#### Work to be completed
For this exercise, transcribe all of the records exactly as given.

Before and after coordinates:
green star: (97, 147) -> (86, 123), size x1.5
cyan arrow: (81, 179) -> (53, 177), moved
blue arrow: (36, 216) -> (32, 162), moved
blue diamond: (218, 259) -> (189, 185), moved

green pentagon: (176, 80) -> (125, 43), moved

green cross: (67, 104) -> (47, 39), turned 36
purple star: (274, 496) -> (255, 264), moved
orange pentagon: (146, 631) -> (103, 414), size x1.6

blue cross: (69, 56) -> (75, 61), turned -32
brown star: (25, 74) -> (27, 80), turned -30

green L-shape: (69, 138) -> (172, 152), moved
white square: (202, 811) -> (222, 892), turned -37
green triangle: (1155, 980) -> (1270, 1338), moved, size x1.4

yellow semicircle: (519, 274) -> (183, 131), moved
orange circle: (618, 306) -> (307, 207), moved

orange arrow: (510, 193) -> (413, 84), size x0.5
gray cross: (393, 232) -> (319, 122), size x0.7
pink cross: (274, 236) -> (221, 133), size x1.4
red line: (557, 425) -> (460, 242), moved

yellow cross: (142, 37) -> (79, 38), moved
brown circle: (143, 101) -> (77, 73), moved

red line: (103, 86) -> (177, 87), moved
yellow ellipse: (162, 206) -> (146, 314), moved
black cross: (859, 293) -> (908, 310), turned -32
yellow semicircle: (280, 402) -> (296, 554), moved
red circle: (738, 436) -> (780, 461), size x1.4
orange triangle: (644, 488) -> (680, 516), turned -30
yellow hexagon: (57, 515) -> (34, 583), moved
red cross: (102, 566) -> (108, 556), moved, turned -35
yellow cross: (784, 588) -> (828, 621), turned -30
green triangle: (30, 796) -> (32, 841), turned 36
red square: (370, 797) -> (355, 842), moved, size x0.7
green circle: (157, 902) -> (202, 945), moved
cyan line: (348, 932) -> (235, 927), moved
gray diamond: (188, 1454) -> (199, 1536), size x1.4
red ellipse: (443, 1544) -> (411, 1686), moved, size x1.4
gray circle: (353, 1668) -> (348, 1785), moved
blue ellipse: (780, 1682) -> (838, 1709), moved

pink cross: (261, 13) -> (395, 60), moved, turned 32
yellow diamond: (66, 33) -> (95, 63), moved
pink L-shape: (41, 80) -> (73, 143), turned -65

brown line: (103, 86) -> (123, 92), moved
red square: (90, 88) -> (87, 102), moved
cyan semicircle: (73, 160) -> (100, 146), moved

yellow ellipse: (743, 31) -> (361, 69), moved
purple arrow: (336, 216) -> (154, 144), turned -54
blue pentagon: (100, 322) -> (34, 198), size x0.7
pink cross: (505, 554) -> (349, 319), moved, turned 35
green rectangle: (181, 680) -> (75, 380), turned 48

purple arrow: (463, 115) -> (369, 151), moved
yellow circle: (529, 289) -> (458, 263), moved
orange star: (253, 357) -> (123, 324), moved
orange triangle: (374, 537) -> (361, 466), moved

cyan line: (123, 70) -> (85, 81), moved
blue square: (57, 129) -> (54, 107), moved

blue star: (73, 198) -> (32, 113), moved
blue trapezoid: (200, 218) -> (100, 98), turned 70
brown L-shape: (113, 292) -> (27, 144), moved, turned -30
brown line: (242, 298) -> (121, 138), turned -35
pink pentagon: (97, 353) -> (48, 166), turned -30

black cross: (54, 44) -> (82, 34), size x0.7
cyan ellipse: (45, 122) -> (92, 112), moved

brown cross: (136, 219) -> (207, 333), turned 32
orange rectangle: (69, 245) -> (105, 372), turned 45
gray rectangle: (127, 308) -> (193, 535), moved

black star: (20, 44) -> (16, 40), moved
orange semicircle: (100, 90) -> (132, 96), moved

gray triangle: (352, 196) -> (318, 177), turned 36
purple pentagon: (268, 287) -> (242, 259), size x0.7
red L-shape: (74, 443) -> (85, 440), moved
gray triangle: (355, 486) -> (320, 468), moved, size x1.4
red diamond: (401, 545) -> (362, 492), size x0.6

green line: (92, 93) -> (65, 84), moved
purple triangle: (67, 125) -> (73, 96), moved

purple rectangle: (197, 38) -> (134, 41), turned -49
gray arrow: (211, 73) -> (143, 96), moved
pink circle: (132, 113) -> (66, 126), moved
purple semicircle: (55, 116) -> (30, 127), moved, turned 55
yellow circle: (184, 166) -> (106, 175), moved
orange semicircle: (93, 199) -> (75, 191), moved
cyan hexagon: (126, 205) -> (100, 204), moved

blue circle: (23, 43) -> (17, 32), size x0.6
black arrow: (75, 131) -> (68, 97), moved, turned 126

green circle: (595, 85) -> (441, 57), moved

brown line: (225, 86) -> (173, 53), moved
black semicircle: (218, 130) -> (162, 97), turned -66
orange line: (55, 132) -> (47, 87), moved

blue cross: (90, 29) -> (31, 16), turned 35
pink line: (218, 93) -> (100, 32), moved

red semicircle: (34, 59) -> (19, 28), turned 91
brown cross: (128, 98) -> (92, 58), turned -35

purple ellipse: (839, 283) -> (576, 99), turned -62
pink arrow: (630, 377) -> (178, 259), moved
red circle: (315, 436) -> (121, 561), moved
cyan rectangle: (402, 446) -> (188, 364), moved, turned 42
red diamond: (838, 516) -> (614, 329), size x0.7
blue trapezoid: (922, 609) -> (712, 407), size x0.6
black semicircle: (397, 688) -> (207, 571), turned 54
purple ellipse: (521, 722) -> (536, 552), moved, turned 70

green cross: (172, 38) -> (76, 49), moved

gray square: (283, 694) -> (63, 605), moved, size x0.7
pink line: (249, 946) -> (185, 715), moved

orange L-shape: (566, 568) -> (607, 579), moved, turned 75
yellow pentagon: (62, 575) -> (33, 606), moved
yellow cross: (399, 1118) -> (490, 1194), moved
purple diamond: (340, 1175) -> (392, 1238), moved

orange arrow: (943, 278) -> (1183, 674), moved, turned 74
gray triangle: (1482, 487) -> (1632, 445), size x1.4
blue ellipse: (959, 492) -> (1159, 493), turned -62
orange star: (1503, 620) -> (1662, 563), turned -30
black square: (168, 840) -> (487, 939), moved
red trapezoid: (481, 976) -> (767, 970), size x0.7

#### Finished exercise
green star: (97, 147) -> (86, 123), size x1.5
cyan arrow: (81, 179) -> (53, 177), moved
blue arrow: (36, 216) -> (32, 162), moved
blue diamond: (218, 259) -> (189, 185), moved

green pentagon: (176, 80) -> (125, 43), moved

green cross: (67, 104) -> (47, 39), turned 36
purple star: (274, 496) -> (255, 264), moved
orange pentagon: (146, 631) -> (103, 414), size x1.6

blue cross: (69, 56) -> (75, 61), turned -32
brown star: (25, 74) -> (27, 80), turned -30

green L-shape: (69, 138) -> (172, 152), moved
white square: (202, 811) -> (222, 892), turned -37
green triangle: (1155, 980) -> (1270, 1338), moved, size x1.4

yellow semicircle: (519, 274) -> (183, 131), moved
orange circle: (618, 306) -> (307, 207), moved

orange arrow: (510, 193) -> (413, 84), size x0.5
gray cross: (393, 232) -> (319, 122), size x0.7
pink cross: (274, 236) -> (221, 133), size x1.4
red line: (557, 425) -> (460, 242), moved

yellow cross: (142, 37) -> (79, 38), moved
brown circle: (143, 101) -> (77, 73), moved

red line: (103, 86) -> (177, 87), moved
yellow ellipse: (162, 206) -> (146, 314), moved
black cross: (859, 293) -> (908, 310), turned -32
yellow semicircle: (280, 402) -> (296, 554), moved
red circle: (738, 436) -> (780, 461), size x1.4
orange triangle: (644, 488) -> (680, 516), turned -30
yellow hexagon: (57, 515) -> (34, 583), moved
red cross: (102, 566) -> (108, 556), moved, turned -35
yellow cross: (784, 588) -> (828, 621), turned -30
green triangle: (30, 796) -> (32, 841), turned 36
red square: (370, 797) -> (355, 842), moved, size x0.7
green circle: (157, 902) -> (202, 945), moved
cyan line: (348, 932) -> (235, 927), moved
gray diamond: (188, 1454) -> (199, 1536), size x1.4
red ellipse: (443, 1544) -> (411, 1686), moved, size x1.4
gray circle: (353, 1668) -> (348, 1785), moved
blue ellipse: (780, 1682) -> (838, 1709), moved

pink cross: (261, 13) -> (395, 60), moved, turned 32
yellow diamond: (66, 33) -> (95, 63), moved
pink L-shape: (41, 80) -> (73, 143), turned -65

brown line: (103, 86) -> (123, 92), moved
red square: (90, 88) -> (87, 102), moved
cyan semicircle: (73, 160) -> (100, 146), moved

yellow ellipse: (743, 31) -> (361, 69), moved
purple arrow: (336, 216) -> (154, 144), turned -54
blue pentagon: (100, 322) -> (34, 198), size x0.7
pink cross: (505, 554) -> (349, 319), moved, turned 35
green rectangle: (181, 680) -> (75, 380), turned 48

purple arrow: (463, 115) -> (369, 151), moved
yellow circle: (529, 289) -> (458, 263), moved
orange star: (253, 357) -> (123, 324), moved
orange triangle: (374, 537) -> (361, 466), moved

cyan line: (123, 70) -> (85, 81), moved
blue square: (57, 129) -> (54, 107), moved

blue star: (73, 198) -> (32, 113), moved
blue trapezoid: (200, 218) -> (100, 98), turned 70
brown L-shape: (113, 292) -> (27, 144), moved, turned -30
brown line: (242, 298) -> (121, 138), turned -35
pink pentagon: (97, 353) -> (48, 166), turned -30

black cross: (54, 44) -> (82, 34), size x0.7
cyan ellipse: (45, 122) -> (92, 112), moved

brown cross: (136, 219) -> (207, 333), turned 32
orange rectangle: (69, 245) -> (105, 372), turned 45
gray rectangle: (127, 308) -> (193, 535), moved

black star: (20, 44) -> (16, 40), moved
orange semicircle: (100, 90) -> (132, 96), moved

gray triangle: (352, 196) -> (318, 177), turned 36
purple pentagon: (268, 287) -> (242, 259), size x0.7
red L-shape: (74, 443) -> (85, 440), moved
gray triangle: (355, 486) -> (320, 468), moved, size x1.4
red diamond: (401, 545) -> (362, 492), size x0.6

green line: (92, 93) -> (65, 84), moved
purple triangle: (67, 125) -> (73, 96), moved

purple rectangle: (197, 38) -> (134, 41), turned -49
gray arrow: (211, 73) -> (143, 96), moved
pink circle: (132, 113) -> (66, 126), moved
purple semicircle: (55, 116) -> (30, 127), moved, turned 55
yellow circle: (184, 166) -> (106, 175), moved
orange semicircle: (93, 199) -> (75, 191), moved
cyan hexagon: (126, 205) -> (100, 204), moved

blue circle: (23, 43) -> (17, 32), size x0.6
black arrow: (75, 131) -> (68, 97), moved, turned 126

green circle: (595, 85) -> (441, 57), moved

brown line: (225, 86) -> (173, 53), moved
black semicircle: (218, 130) -> (162, 97), turned -66
orange line: (55, 132) -> (47, 87), moved

blue cross: (90, 29) -> (31, 16), turned 35
pink line: (218, 93) -> (100, 32), moved

red semicircle: (34, 59) -> (19, 28), turned 91
brown cross: (128, 98) -> (92, 58), turned -35

purple ellipse: (839, 283) -> (576, 99), turned -62
pink arrow: (630, 377) -> (178, 259), moved
red circle: (315, 436) -> (121, 561), moved
cyan rectangle: (402, 446) -> (188, 364), moved, turned 42
red diamond: (838, 516) -> (614, 329), size x0.7
blue trapezoid: (922, 609) -> (712, 407), size x0.6
black semicircle: (397, 688) -> (207, 571), turned 54
purple ellipse: (521, 722) -> (536, 552), moved, turned 70

green cross: (172, 38) -> (76, 49), moved

gray square: (283, 694) -> (63, 605), moved, size x0.7
pink line: (249, 946) -> (185, 715), moved

orange L-shape: (566, 568) -> (607, 579), moved, turned 75
yellow pentagon: (62, 575) -> (33, 606), moved
yellow cross: (399, 1118) -> (490, 1194), moved
purple diamond: (340, 1175) -> (392, 1238), moved

orange arrow: (943, 278) -> (1183, 674), moved, turned 74
gray triangle: (1482, 487) -> (1632, 445), size x1.4
blue ellipse: (959, 492) -> (1159, 493), turned -62
orange star: (1503, 620) -> (1662, 563), turned -30
black square: (168, 840) -> (487, 939), moved
red trapezoid: (481, 976) -> (767, 970), size x0.7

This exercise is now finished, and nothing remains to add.